**Directions:** Using the records that appear below, write out exactly the lines from the one with "(540, 199) = (283, 294): turquoise" through the one with "(320, 631) = (398, 579): grey", keeping both end lines.

**Listed entries:**
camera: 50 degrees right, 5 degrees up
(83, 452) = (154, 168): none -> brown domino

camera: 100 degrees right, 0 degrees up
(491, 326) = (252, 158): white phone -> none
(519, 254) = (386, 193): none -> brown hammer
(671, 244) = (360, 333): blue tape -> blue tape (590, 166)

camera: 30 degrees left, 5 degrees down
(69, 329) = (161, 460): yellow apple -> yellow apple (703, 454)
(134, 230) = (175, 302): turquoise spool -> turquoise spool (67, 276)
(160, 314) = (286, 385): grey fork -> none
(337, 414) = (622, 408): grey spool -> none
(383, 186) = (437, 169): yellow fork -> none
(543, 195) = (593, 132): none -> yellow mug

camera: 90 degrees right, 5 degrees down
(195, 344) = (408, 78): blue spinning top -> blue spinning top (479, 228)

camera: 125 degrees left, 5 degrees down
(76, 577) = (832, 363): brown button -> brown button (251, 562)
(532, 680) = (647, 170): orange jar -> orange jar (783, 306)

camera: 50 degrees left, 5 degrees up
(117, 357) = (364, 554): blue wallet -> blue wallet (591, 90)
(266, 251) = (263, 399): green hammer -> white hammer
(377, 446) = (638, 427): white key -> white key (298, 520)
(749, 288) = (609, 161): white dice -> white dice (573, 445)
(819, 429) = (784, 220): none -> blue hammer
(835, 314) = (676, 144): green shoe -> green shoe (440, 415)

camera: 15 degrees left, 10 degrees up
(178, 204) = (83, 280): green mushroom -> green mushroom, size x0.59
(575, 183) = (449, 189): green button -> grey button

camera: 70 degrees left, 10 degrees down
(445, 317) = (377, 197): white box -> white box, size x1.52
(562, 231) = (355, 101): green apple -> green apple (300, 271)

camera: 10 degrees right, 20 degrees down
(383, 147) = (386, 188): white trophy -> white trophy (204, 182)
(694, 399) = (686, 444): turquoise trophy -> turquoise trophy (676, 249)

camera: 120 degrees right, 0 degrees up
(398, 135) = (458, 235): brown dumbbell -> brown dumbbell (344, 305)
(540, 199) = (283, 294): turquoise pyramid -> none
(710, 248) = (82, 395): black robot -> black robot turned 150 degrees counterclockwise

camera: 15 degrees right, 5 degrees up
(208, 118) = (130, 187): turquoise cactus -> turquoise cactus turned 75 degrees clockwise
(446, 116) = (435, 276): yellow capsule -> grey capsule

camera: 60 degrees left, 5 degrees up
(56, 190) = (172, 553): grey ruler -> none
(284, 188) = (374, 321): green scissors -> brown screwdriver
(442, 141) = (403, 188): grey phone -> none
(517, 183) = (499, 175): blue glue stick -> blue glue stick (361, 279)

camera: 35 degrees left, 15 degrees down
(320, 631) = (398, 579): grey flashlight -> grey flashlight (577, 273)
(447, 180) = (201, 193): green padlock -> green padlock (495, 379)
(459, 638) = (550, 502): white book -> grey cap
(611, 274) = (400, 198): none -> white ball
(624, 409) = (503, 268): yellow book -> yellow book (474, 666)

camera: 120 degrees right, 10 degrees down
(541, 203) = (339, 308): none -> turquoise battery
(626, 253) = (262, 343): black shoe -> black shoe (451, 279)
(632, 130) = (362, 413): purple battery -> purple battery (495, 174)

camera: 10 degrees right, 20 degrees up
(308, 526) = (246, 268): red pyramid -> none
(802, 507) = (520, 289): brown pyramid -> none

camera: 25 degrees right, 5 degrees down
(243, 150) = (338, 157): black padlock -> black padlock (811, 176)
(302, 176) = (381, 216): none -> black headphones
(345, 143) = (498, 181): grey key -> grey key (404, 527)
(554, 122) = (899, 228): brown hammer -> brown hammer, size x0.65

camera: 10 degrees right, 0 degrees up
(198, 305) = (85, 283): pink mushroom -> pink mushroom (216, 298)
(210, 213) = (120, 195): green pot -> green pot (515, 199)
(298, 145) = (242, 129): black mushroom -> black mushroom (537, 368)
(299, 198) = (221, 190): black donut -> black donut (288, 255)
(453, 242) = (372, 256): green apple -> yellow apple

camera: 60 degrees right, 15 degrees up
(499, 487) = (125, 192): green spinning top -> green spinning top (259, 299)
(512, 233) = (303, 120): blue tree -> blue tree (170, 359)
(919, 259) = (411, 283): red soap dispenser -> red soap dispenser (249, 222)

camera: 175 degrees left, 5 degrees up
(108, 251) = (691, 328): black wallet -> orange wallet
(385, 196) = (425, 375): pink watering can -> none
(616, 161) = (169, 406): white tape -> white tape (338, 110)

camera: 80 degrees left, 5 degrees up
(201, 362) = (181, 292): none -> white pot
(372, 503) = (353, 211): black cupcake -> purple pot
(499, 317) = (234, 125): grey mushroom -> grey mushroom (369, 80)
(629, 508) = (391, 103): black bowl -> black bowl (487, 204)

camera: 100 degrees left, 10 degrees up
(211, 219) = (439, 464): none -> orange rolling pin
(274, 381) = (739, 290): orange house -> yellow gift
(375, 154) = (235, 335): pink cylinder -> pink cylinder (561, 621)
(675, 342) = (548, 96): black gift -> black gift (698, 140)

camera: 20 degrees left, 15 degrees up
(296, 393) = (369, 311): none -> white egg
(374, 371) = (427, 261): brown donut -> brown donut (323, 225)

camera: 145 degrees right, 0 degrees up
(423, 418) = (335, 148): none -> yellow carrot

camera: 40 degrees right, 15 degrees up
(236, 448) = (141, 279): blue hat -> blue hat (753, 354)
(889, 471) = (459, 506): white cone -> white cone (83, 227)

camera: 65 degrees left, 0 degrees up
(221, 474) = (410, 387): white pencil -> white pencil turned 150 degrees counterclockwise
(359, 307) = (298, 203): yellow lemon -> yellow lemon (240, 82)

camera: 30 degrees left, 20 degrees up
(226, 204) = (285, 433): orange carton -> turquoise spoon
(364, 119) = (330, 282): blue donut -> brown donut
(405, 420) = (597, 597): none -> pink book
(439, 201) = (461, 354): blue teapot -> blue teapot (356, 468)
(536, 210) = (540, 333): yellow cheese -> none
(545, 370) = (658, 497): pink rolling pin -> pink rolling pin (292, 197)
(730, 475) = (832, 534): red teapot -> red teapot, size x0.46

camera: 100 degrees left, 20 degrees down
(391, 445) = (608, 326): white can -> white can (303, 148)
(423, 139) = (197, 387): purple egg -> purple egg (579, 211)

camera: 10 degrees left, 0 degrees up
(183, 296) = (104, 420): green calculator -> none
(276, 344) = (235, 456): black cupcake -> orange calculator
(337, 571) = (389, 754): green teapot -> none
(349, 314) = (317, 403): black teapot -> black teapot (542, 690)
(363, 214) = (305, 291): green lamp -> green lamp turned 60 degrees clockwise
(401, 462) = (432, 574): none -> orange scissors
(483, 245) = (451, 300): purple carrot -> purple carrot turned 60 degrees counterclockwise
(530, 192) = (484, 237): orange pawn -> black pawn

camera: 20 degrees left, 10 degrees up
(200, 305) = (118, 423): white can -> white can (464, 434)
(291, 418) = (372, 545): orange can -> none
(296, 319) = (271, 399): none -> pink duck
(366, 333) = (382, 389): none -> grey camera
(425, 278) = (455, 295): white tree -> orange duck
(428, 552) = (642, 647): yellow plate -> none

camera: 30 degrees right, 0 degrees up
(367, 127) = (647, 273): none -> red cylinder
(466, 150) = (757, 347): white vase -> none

**Answer to the problem:**
(540, 199) = (283, 294): turquoise pyramid -> none
(710, 248) = (82, 395): black robot -> black robot turned 150 degrees counterclockwise

camera: 15 degrees right, 5 degrees up
(208, 118) = (130, 187): turquoise cactus -> turquoise cactus turned 75 degrees clockwise
(446, 116) = (435, 276): yellow capsule -> grey capsule

camera: 60 degrees left, 5 degrees up
(56, 190) = (172, 553): grey ruler -> none
(284, 188) = (374, 321): green scissors -> brown screwdriver
(442, 141) = (403, 188): grey phone -> none
(517, 183) = (499, 175): blue glue stick -> blue glue stick (361, 279)

camera: 35 degrees left, 15 degrees down
(320, 631) = (398, 579): grey flashlight -> grey flashlight (577, 273)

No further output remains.